Your goal =>
Write out, exactly and in full, the records given below, but not their pictures.

[Recorded data]
------------

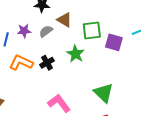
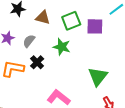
gray semicircle: (46, 31) -> (29, 41), moved
green triangle: (104, 93) -> (98, 76), turned 40

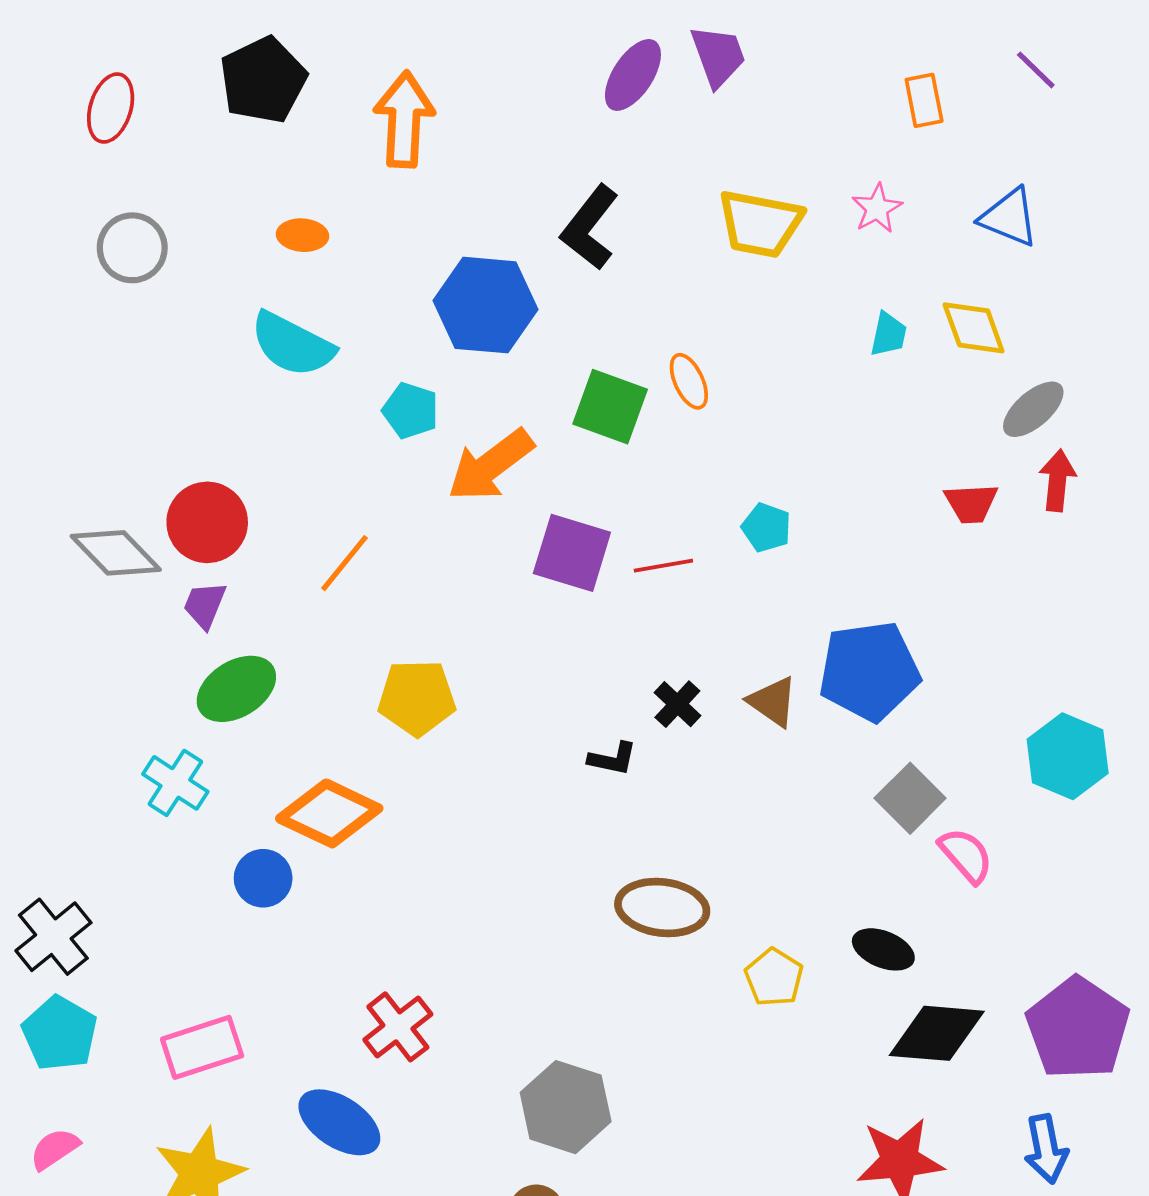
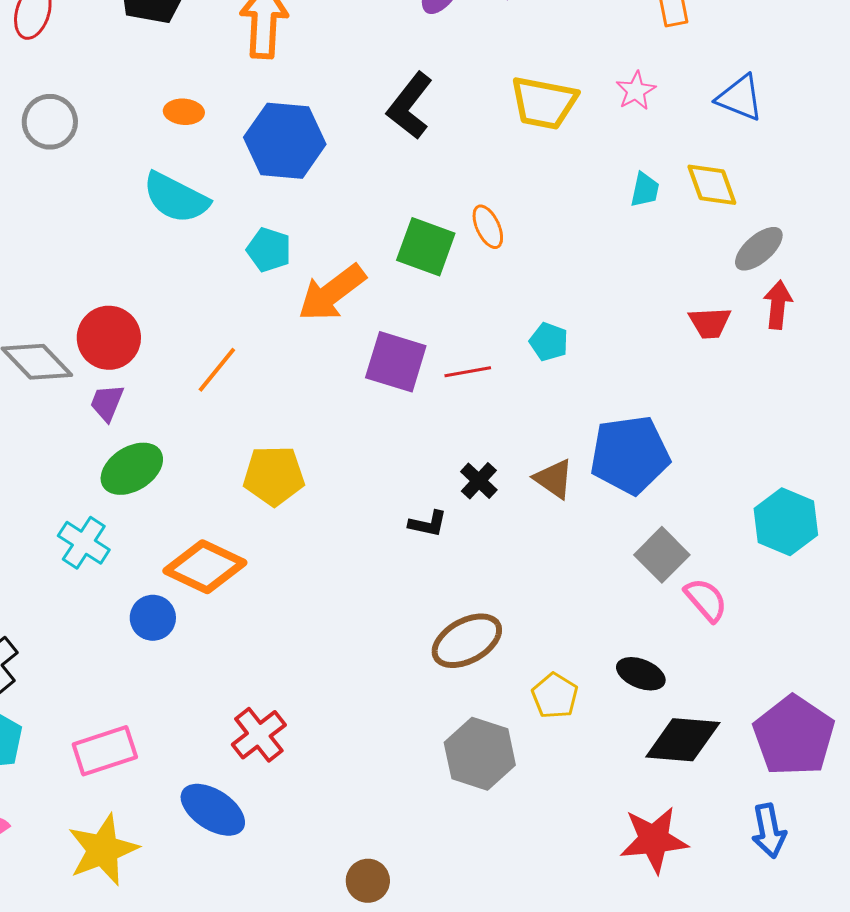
blue hexagon: (486, 305) -> (285, 141), moved
brown ellipse: (662, 907) -> (467, 641), turned -36
gray hexagon: (566, 1107) -> (480, 754), moved

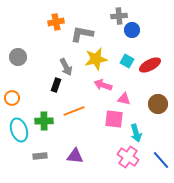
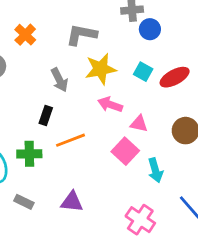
orange cross: (56, 22) -> (25, 35), moved, turned -35
black rectangle: (56, 85) -> (46, 115), moved
pink square: (114, 119) -> (125, 151), turned 36
gray rectangle: (40, 156) -> (24, 202), turned 32
pink cross: (128, 157) -> (140, 220), moved

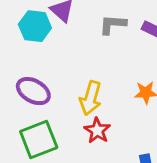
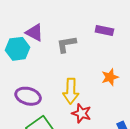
gray L-shape: (113, 24) -> (66, 44), moved

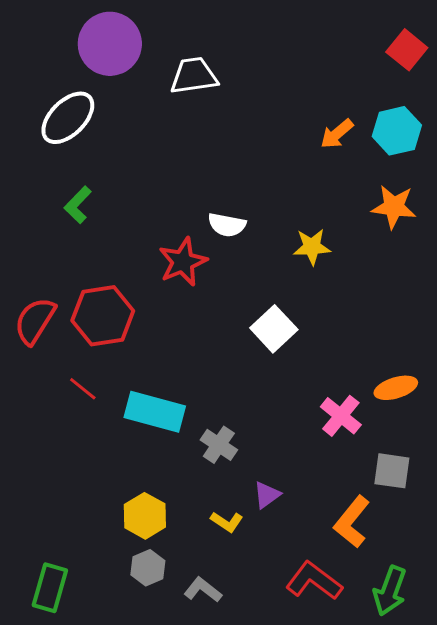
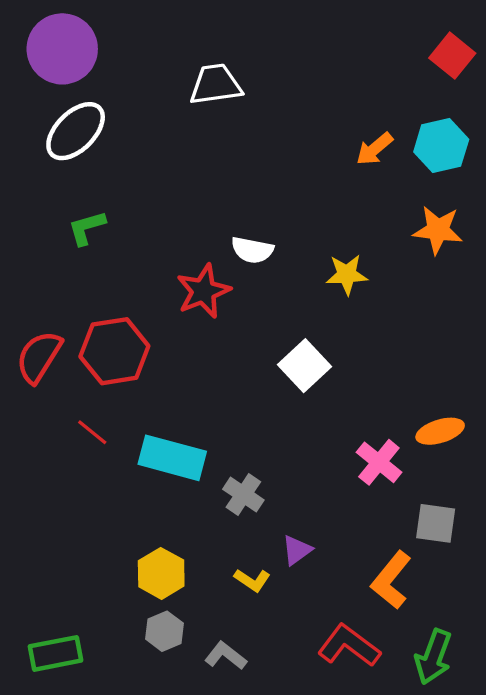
purple circle: (110, 44) -> (62, 49), moved
green L-shape: (78, 205) -> (87, 228), turned 30
green rectangle: (50, 588) -> (56, 653), turned 63

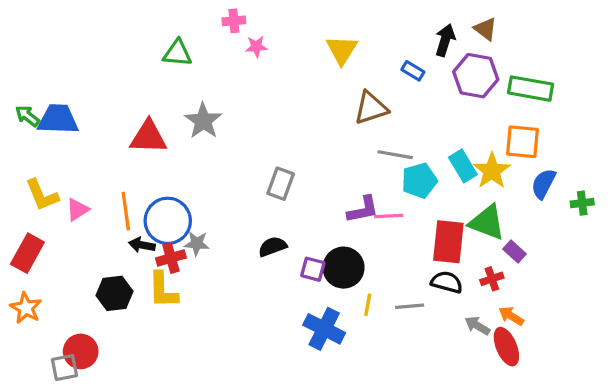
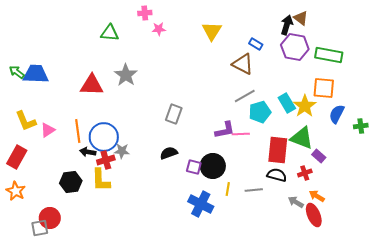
black arrow: (445, 40) -> (287, 25), moved
brown triangle: (371, 108) -> (243, 64), moved, turned 45
gray line: (395, 155) -> (245, 96), turned -40

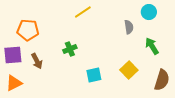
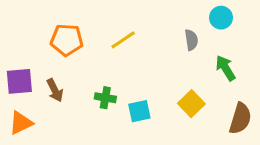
yellow line: (83, 12) -> (123, 40), moved
orange pentagon: (28, 30) -> (67, 40), moved
green cross: (70, 49) -> (105, 98), moved, turned 32

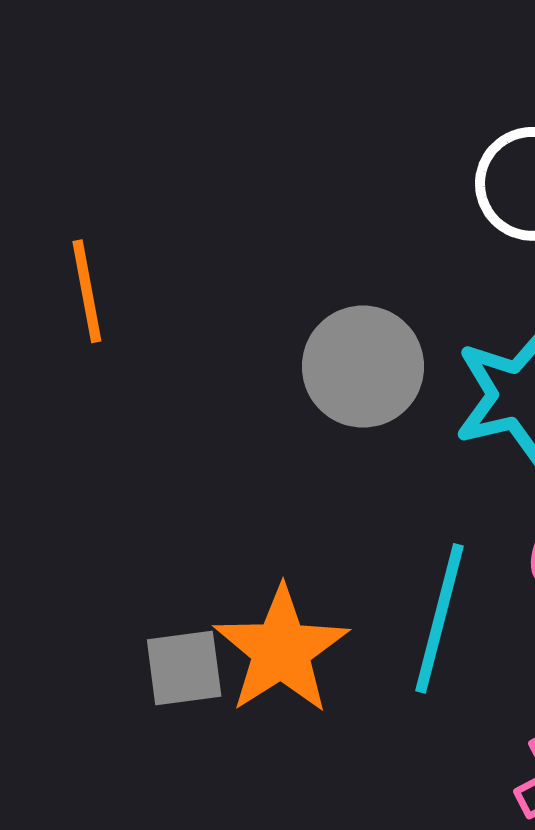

------------

Answer space =>
gray semicircle: (46, 31) -> (29, 41), moved
green triangle: (104, 93) -> (98, 76), turned 40

blue hexagon: (486, 305) -> (285, 141), moved
brown ellipse: (662, 907) -> (467, 641), turned -36
gray hexagon: (566, 1107) -> (480, 754), moved

orange cross: (56, 22) -> (25, 35), moved, turned -35
black rectangle: (56, 85) -> (46, 115), moved
pink square: (114, 119) -> (125, 151), turned 36
gray rectangle: (40, 156) -> (24, 202), turned 32
pink cross: (128, 157) -> (140, 220), moved

gray L-shape: (113, 24) -> (66, 44), moved

purple circle: (110, 44) -> (62, 49), moved
green L-shape: (78, 205) -> (87, 228), turned 30
green rectangle: (50, 588) -> (56, 653), turned 63

black arrow: (445, 40) -> (287, 25), moved
brown triangle: (371, 108) -> (243, 64), moved, turned 45
gray line: (395, 155) -> (245, 96), turned -40

yellow line: (83, 12) -> (123, 40), moved
orange pentagon: (28, 30) -> (67, 40), moved
green cross: (70, 49) -> (105, 98), moved, turned 32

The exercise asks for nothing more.